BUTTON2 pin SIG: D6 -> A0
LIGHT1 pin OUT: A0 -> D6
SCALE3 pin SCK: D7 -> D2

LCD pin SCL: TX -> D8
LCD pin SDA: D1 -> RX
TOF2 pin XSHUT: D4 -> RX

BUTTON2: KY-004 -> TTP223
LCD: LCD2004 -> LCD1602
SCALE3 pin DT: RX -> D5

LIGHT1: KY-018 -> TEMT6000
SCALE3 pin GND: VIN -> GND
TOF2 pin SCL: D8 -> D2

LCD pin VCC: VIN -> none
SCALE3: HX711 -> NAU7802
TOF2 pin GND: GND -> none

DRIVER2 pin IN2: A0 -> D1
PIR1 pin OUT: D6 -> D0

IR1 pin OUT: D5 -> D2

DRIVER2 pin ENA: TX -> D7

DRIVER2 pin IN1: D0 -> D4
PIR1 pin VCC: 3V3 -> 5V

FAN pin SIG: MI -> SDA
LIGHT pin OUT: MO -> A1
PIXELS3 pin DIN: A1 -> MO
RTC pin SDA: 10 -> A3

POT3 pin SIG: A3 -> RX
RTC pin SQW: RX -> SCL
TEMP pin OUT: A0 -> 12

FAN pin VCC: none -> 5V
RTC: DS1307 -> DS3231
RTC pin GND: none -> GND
========================
What you return must match, line for line, the data from the line containing "LIGHT pin OUT: MO -> A1" to its end, both ends included.

LIGHT pin OUT: MO -> A1
PIXELS3 pin DIN: A1 -> MO
RTC pin SDA: 10 -> A3

POT3 pin SIG: A3 -> RX
RTC pin SQW: RX -> SCL
TEMP pin OUT: A0 -> 12

FAN pin VCC: none -> 5V
RTC: DS1307 -> DS3231
RTC pin GND: none -> GND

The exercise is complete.